begin Provided information

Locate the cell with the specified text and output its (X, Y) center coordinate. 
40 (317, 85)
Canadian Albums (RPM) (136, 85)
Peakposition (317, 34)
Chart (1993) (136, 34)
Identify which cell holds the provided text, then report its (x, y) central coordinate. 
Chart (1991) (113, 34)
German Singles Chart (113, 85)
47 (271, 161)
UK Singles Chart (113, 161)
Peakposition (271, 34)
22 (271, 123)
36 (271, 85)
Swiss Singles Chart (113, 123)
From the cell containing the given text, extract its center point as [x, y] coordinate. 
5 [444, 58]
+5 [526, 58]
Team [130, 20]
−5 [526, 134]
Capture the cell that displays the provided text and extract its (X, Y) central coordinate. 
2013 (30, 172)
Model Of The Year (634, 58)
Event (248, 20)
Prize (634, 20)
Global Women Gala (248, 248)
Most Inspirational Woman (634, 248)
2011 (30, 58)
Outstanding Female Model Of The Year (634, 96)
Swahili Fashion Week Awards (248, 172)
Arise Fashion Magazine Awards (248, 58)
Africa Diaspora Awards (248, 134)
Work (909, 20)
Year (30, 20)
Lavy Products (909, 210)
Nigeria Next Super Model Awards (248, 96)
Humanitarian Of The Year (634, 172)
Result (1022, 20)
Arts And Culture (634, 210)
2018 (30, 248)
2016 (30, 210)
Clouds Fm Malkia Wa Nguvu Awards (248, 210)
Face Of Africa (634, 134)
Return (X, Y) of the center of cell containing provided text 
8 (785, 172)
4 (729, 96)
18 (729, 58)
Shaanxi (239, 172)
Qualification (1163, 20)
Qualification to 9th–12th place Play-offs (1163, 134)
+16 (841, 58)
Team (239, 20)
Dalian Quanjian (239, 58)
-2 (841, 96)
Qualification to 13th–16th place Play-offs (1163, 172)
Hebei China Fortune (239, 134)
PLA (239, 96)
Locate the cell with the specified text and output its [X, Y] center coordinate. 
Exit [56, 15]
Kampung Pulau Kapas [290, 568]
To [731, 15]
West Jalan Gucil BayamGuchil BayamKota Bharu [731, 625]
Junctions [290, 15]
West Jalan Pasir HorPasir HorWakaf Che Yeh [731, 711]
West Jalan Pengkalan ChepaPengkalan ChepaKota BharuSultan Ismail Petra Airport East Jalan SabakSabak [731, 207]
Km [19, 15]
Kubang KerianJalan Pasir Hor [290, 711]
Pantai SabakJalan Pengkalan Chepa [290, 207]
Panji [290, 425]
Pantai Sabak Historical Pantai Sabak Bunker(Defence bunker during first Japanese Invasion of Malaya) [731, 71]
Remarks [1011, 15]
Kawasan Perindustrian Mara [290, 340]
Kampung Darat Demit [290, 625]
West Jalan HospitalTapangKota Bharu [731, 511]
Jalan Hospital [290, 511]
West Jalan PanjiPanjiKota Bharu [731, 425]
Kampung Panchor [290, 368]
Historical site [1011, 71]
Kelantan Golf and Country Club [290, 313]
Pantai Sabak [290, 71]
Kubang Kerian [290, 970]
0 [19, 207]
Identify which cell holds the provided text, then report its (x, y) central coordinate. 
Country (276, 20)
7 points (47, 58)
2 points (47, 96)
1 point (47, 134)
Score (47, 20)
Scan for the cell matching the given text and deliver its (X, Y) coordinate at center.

end Provided information

Reproduce the records word for word, from the first line through the line containing "Nigeria Next Super Model Awards (248, 96)", including that line.

**Written response:**
Locate the cell with the specified text and output its (X, Y) center coordinate. 
40 (317, 85)
Canadian Albums (RPM) (136, 85)
Peakposition (317, 34)
Chart (1993) (136, 34)
Identify which cell holds the provided text, then report its (x, y) central coordinate. 
Chart (1991) (113, 34)
German Singles Chart (113, 85)
47 (271, 161)
UK Singles Chart (113, 161)
Peakposition (271, 34)
22 (271, 123)
36 (271, 85)
Swiss Singles Chart (113, 123)
From the cell containing the given text, extract its center point as [x, y] coordinate. 
5 [444, 58]
+5 [526, 58]
Team [130, 20]
−5 [526, 134]
Capture the cell that displays the provided text and extract its (X, Y) central coordinate. 
2013 (30, 172)
Model Of The Year (634, 58)
Event (248, 20)
Prize (634, 20)
Global Women Gala (248, 248)
Most Inspirational Woman (634, 248)
2011 (30, 58)
Outstanding Female Model Of The Year (634, 96)
Swahili Fashion Week Awards (248, 172)
Arise Fashion Magazine Awards (248, 58)
Africa Diaspora Awards (248, 134)
Work (909, 20)
Year (30, 20)
Lavy Products (909, 210)
Nigeria Next Super Model Awards (248, 96)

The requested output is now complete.